Once you find the line containing "none -> brown 1x2 brick [224,76,299,160]" in the data below, copy it and each following line exactly, up to and including the line containing "orange 1x1 cone [491,206,540,280]", and nothing else.

── MATERIAL FOR THIS EXERCISE ──

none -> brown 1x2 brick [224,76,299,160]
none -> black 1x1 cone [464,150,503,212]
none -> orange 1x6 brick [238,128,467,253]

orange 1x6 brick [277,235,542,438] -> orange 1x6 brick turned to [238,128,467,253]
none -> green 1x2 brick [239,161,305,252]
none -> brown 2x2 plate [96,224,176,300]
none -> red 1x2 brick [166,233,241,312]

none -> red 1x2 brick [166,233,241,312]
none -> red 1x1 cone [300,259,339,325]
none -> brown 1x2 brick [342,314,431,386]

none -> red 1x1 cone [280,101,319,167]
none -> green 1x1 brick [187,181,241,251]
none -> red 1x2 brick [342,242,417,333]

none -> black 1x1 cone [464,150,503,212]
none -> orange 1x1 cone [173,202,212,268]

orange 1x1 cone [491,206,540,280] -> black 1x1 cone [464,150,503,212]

───
── MATERIAL FOR THIS EXERCISE ──

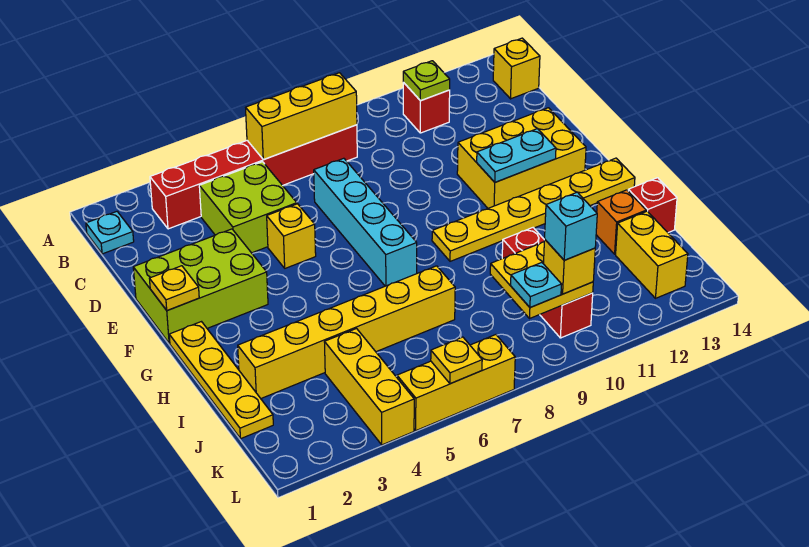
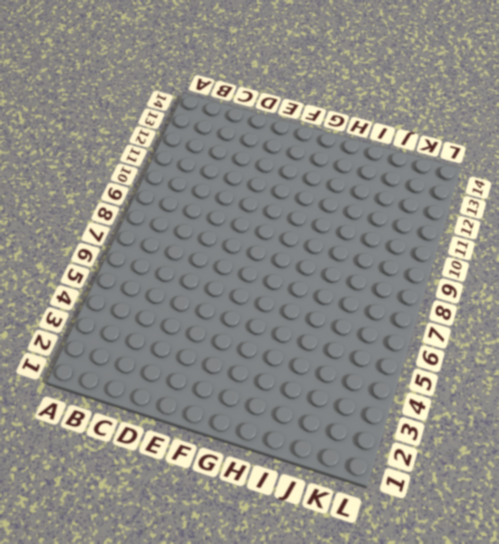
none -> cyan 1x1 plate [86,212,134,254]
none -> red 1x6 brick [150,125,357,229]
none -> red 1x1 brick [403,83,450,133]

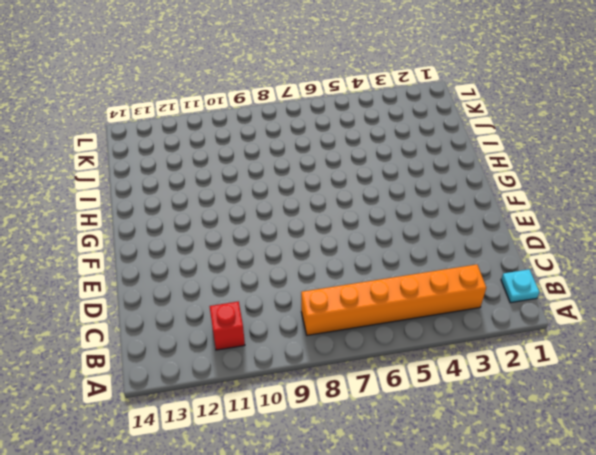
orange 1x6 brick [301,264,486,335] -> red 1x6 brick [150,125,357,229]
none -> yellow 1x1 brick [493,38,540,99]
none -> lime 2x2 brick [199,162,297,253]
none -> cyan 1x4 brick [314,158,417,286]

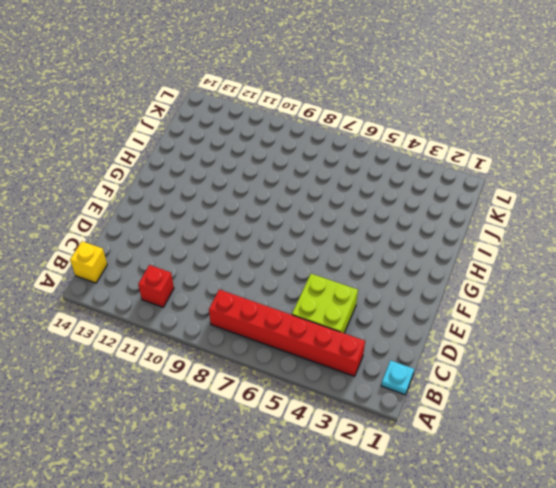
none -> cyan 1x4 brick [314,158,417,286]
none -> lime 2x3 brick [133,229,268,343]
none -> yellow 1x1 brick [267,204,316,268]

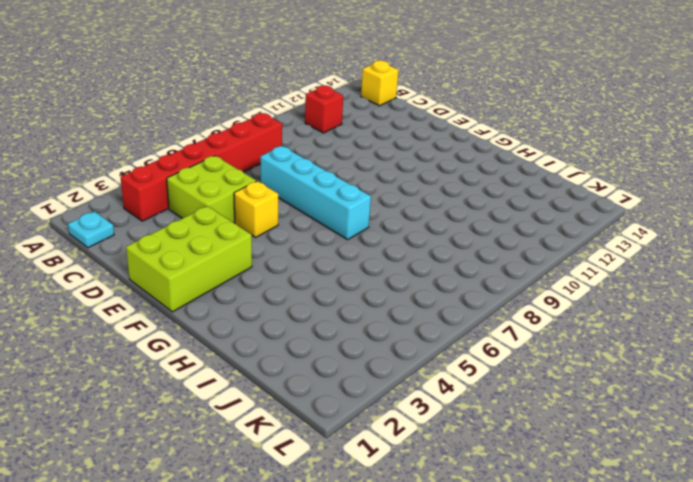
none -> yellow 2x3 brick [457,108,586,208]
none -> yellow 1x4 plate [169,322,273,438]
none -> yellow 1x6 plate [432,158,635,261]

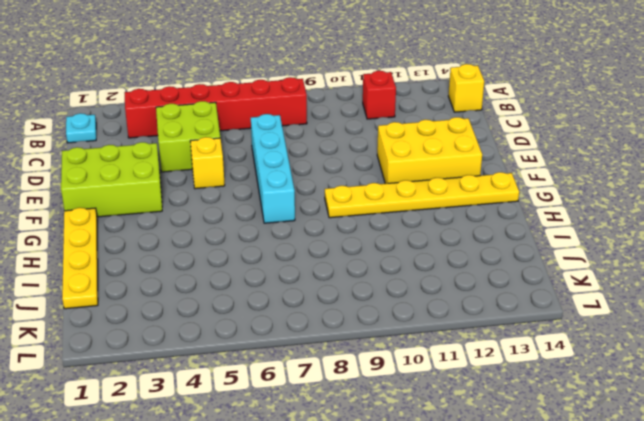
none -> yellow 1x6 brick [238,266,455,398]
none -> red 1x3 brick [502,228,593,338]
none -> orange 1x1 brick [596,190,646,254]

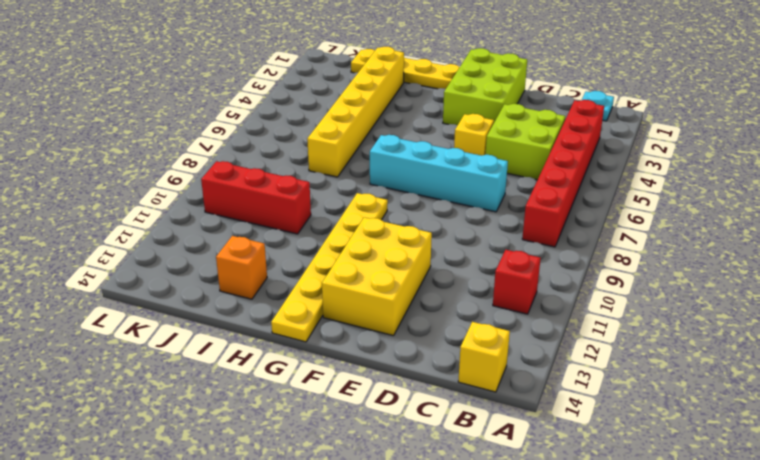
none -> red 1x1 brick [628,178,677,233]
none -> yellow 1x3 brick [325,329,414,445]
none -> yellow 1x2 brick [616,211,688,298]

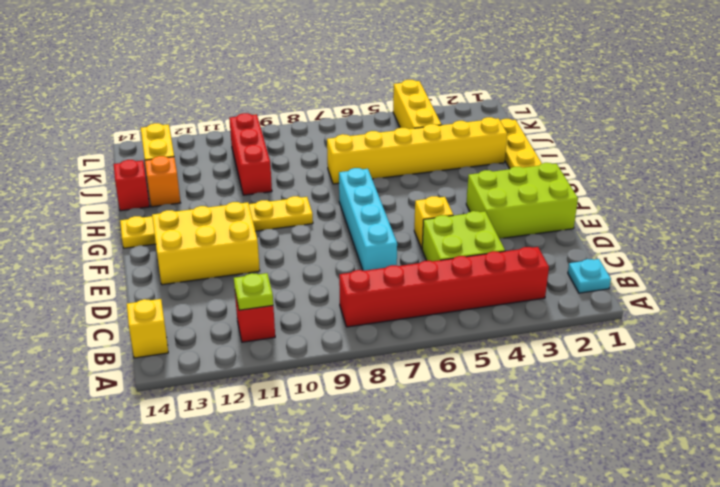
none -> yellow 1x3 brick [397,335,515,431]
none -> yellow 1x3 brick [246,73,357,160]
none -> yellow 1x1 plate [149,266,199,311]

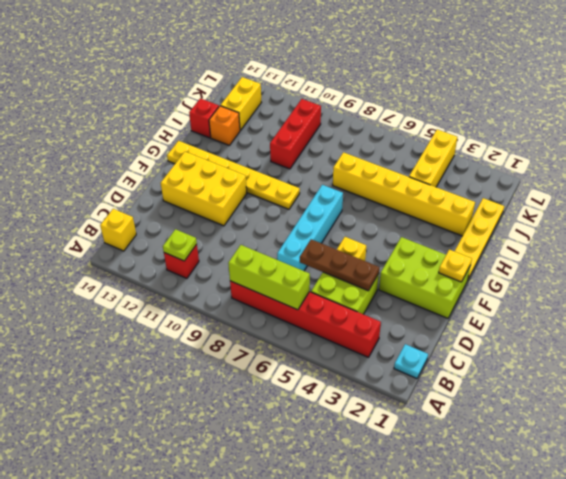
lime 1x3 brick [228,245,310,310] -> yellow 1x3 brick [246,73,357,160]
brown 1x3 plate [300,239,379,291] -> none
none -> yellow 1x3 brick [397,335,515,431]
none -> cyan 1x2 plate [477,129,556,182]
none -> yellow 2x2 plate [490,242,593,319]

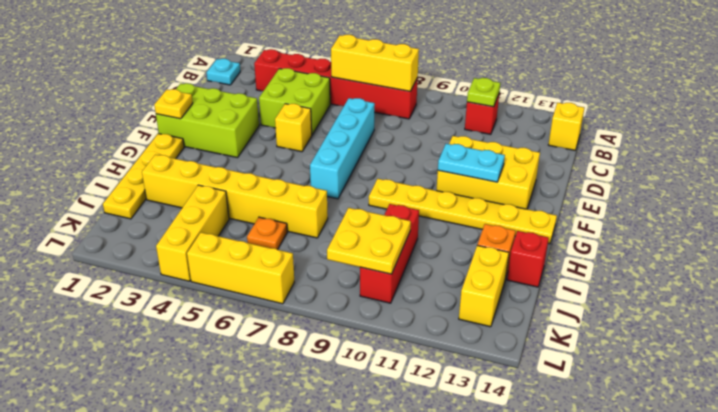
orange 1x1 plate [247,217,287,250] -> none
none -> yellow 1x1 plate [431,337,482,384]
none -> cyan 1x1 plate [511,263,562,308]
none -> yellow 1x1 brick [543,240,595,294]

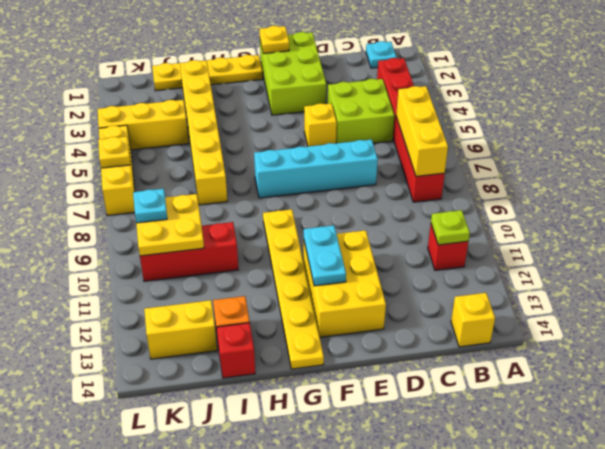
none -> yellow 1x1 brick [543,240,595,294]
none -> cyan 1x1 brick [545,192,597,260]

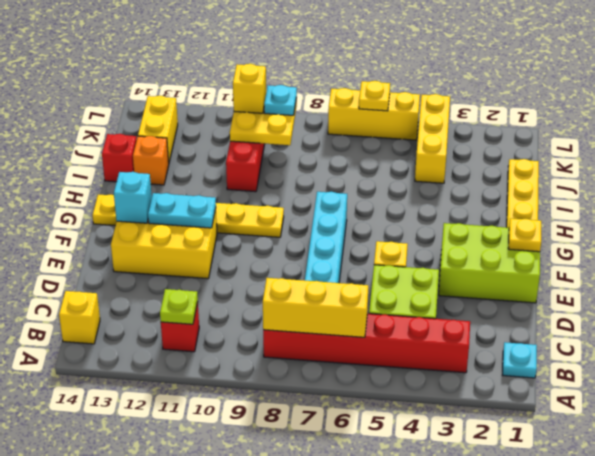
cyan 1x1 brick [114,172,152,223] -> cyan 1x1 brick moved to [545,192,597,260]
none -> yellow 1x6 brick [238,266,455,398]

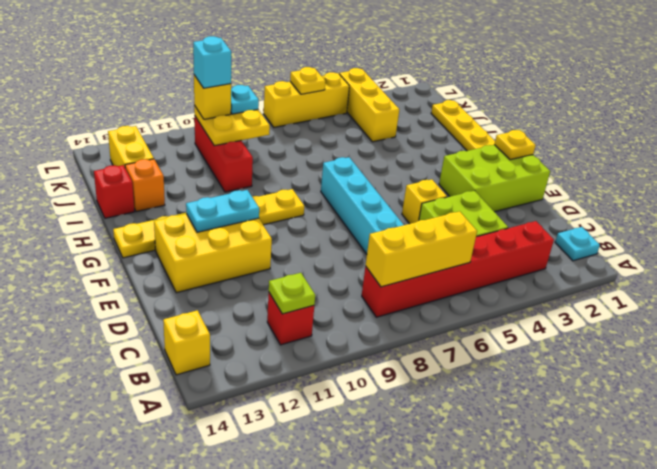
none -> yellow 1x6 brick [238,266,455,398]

───
── MATERIAL FOR THIS EXERCISE ──

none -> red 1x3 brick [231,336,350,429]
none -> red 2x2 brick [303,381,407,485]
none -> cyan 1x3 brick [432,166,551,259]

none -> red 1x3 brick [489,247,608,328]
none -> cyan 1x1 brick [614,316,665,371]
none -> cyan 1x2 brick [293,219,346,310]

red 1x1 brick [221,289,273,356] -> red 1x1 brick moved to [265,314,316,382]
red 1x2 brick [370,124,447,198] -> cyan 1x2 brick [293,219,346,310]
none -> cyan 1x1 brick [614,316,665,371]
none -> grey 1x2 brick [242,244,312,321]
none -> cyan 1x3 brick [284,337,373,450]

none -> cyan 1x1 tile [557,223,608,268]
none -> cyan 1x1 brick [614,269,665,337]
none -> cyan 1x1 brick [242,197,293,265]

───

= ANSWER =
none -> brown 1x2 brick [224,76,299,160]
none -> black 1x1 cone [464,150,503,212]
none -> orange 1x6 brick [238,128,467,253]

orange 1x6 brick [277,235,542,438] -> orange 1x6 brick turned to [238,128,467,253]
none -> green 1x2 brick [239,161,305,252]
none -> brown 2x2 plate [96,224,176,300]
none -> red 1x2 brick [166,233,241,312]

none -> red 1x2 brick [166,233,241,312]
none -> red 1x1 cone [300,259,339,325]
none -> brown 1x2 brick [342,314,431,386]

none -> red 1x1 cone [280,101,319,167]
none -> green 1x1 brick [187,181,241,251]
none -> red 1x2 brick [342,242,417,333]

none -> black 1x1 cone [464,150,503,212]
none -> orange 1x1 cone [173,202,212,268]

orange 1x1 cone [491,206,540,280] -> black 1x1 cone [464,150,503,212]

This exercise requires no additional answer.